What the task requires -
Below are entries to reproduce exactly, apart from their pictures.
--- Data under study Enclosed Below ---
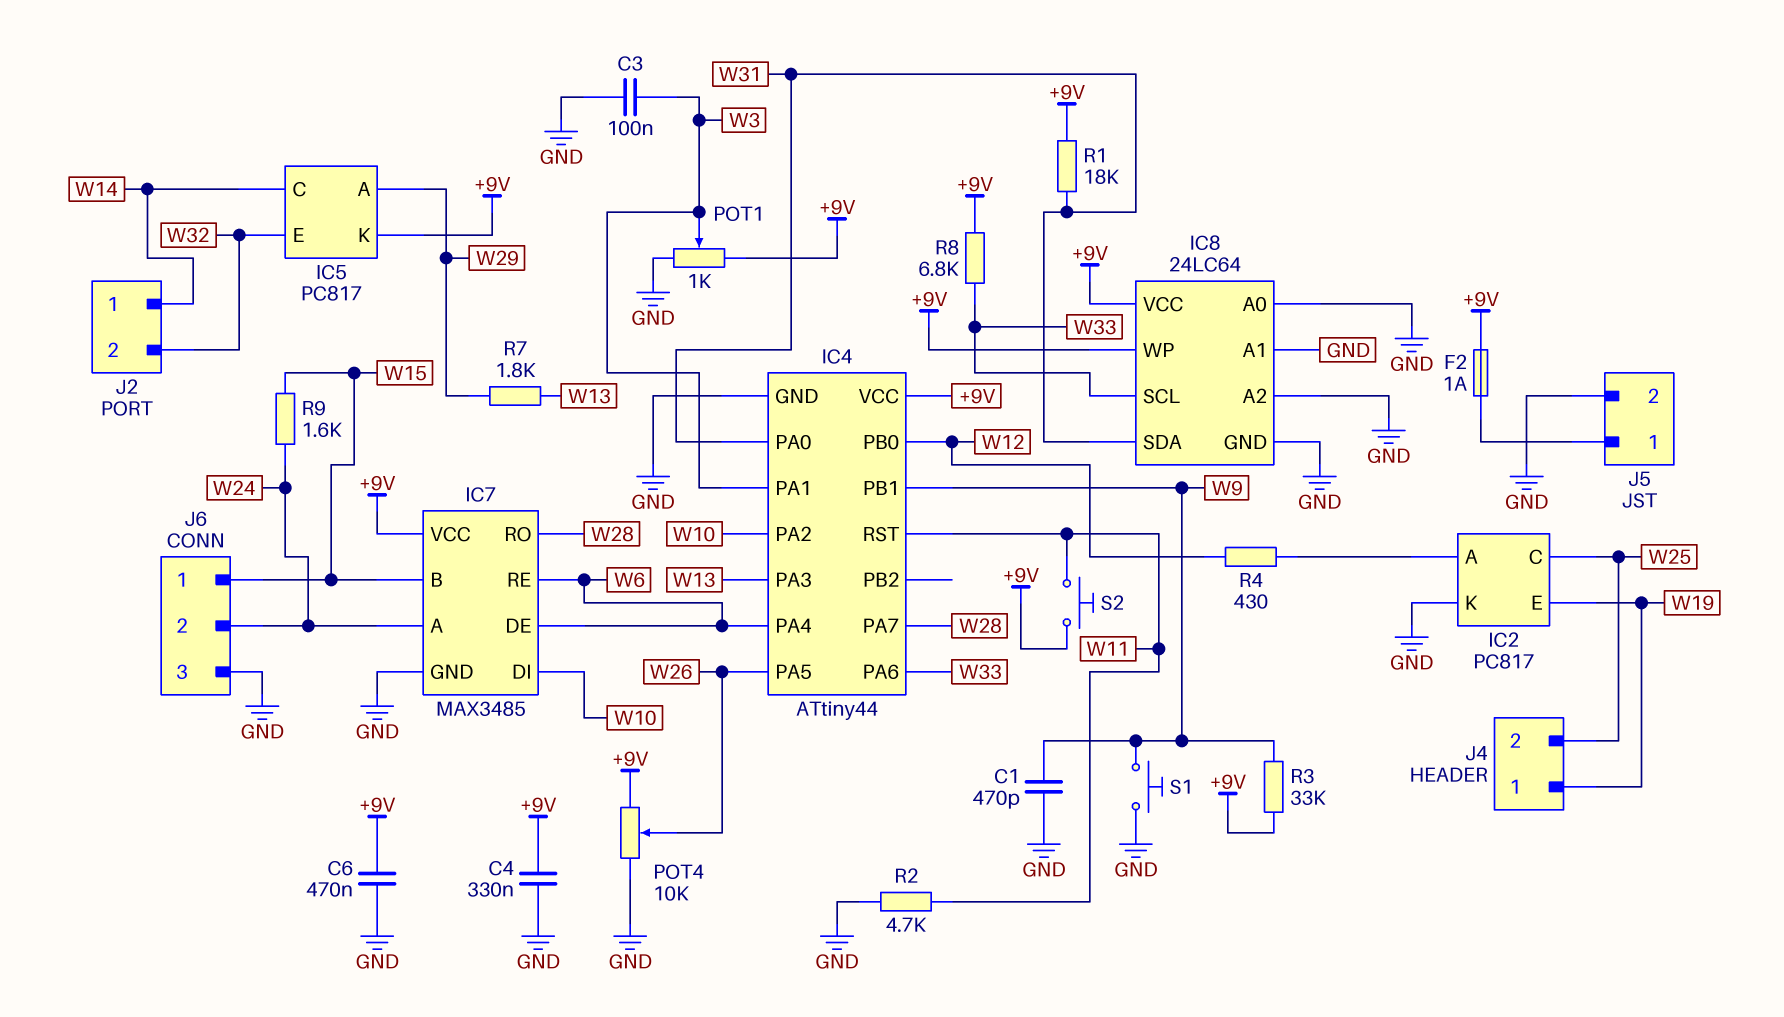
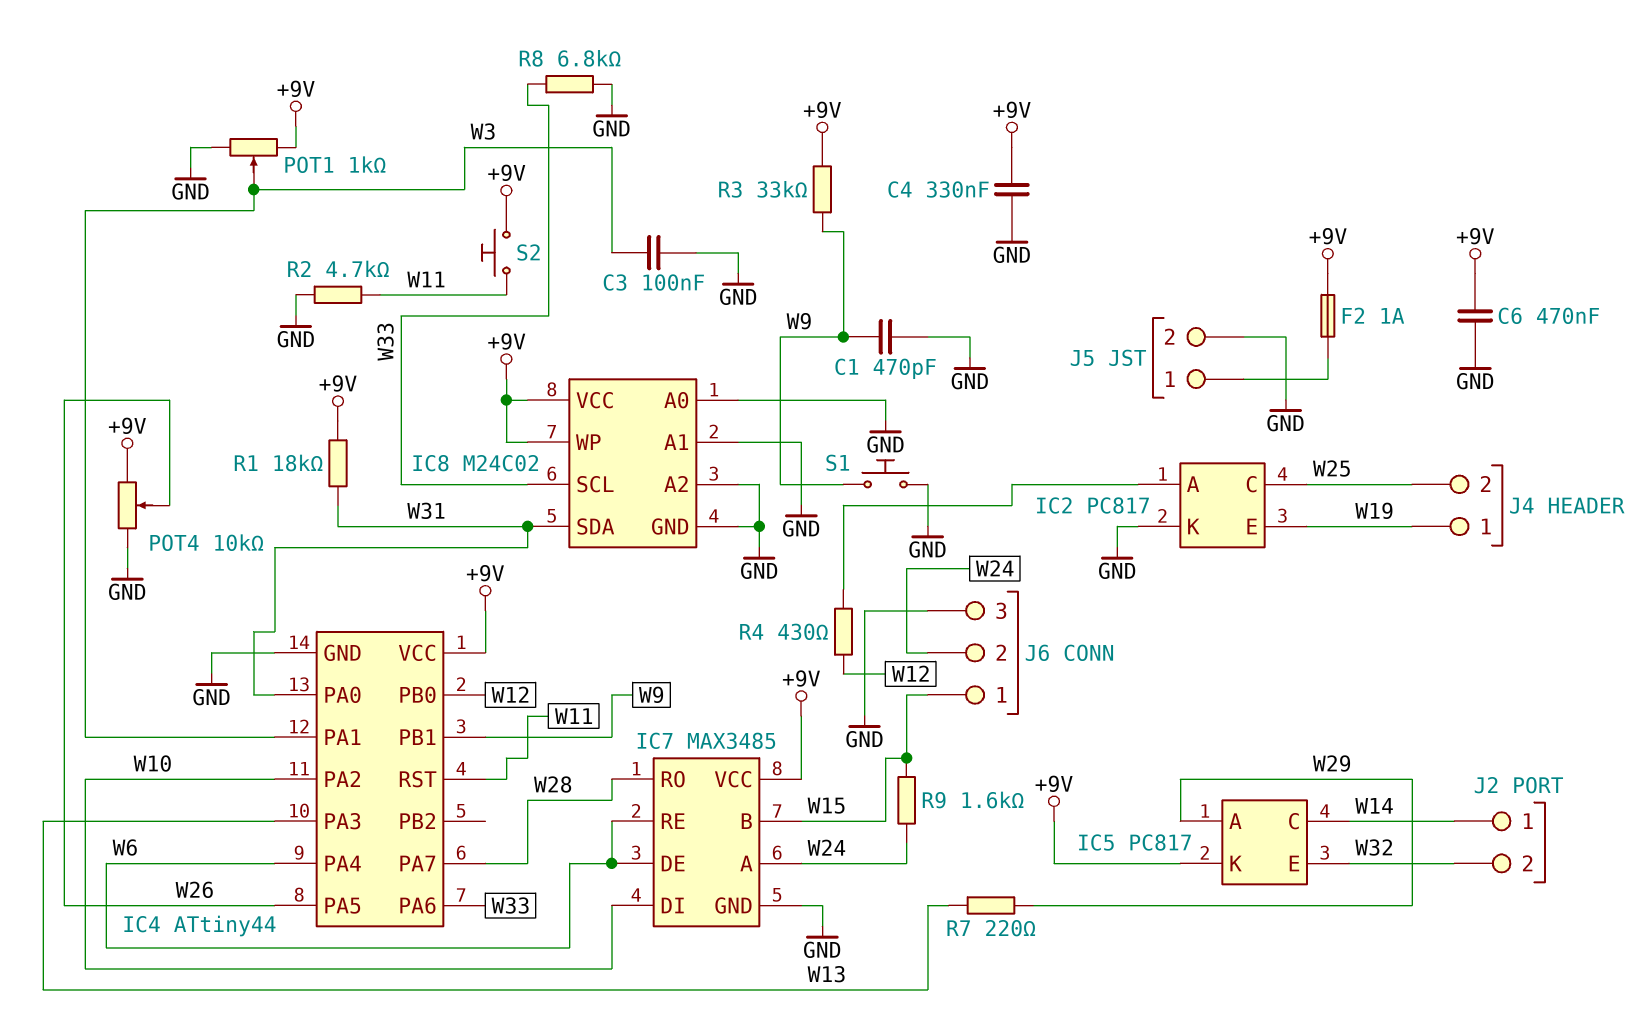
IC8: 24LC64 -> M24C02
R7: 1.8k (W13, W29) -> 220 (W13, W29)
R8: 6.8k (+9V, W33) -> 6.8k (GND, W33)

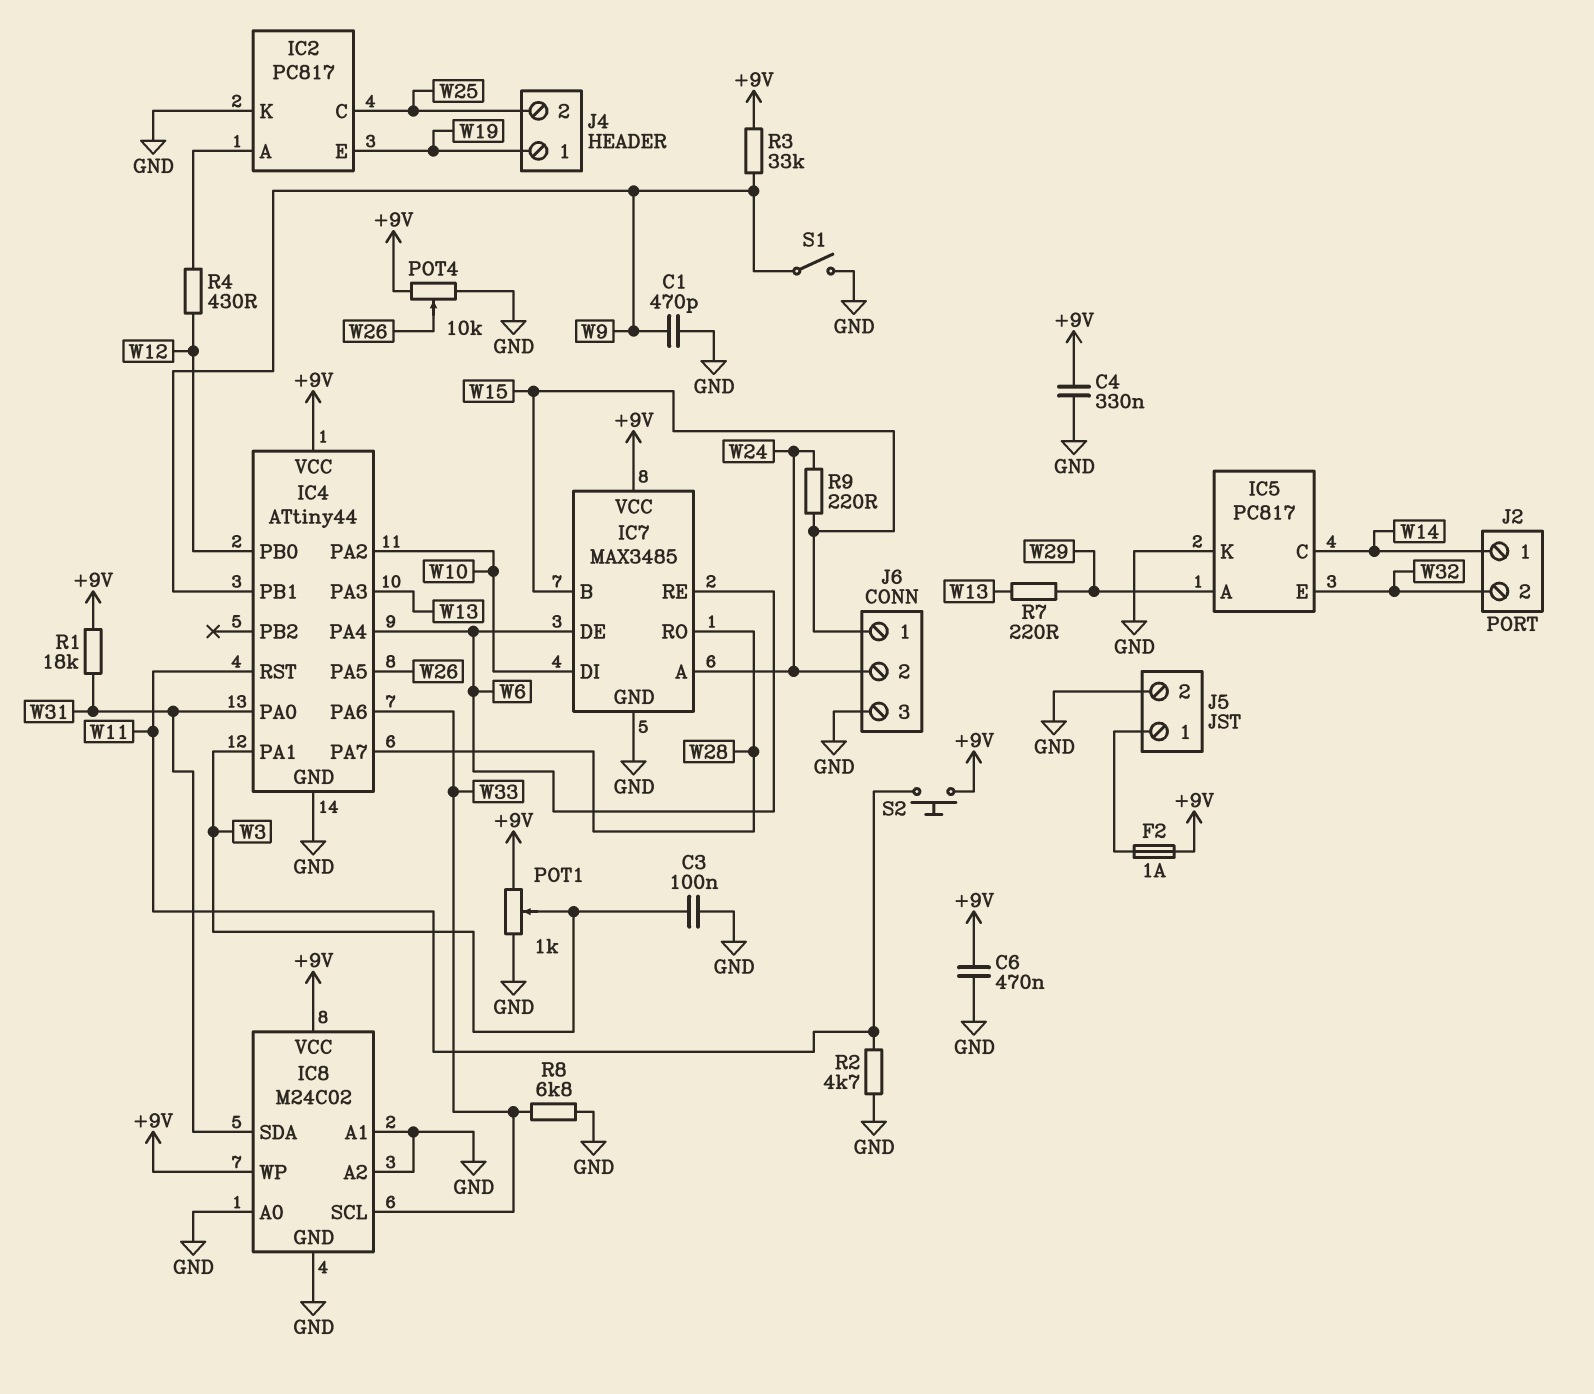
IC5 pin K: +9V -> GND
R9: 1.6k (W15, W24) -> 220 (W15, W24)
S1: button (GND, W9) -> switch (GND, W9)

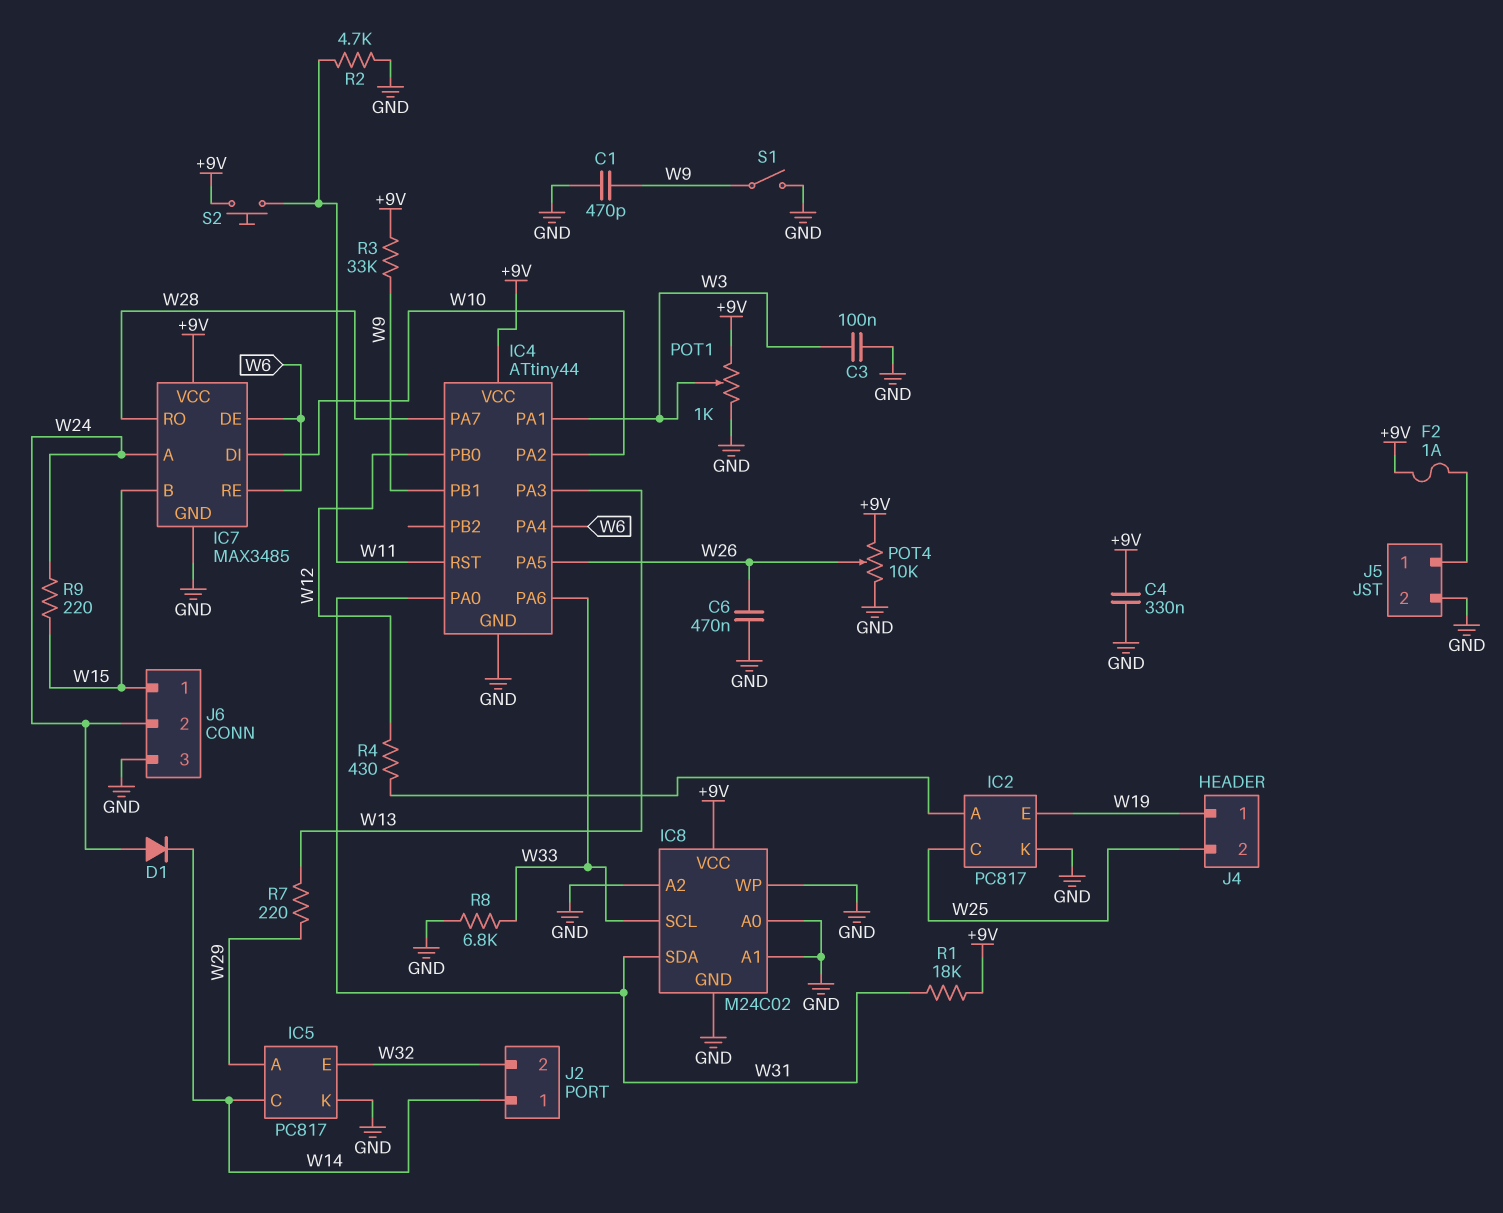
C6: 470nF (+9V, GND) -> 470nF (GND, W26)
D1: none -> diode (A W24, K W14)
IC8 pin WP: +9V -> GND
--- End of Enclosed Data under study ---
Solved problem -
IC8: 24LC64 -> M24C02
R7: 1.8k (W13, W29) -> 220 (W13, W29)
R8: 6.8k (+9V, W33) -> 6.8k (GND, W33)

IC5 pin K: +9V -> GND
R9: 1.6k (W15, W24) -> 220 (W15, W24)
S1: button (GND, W9) -> switch (GND, W9)

C6: 470nF (+9V, GND) -> 470nF (GND, W26)
D1: none -> diode (A W24, K W14)
IC8 pin WP: +9V -> GND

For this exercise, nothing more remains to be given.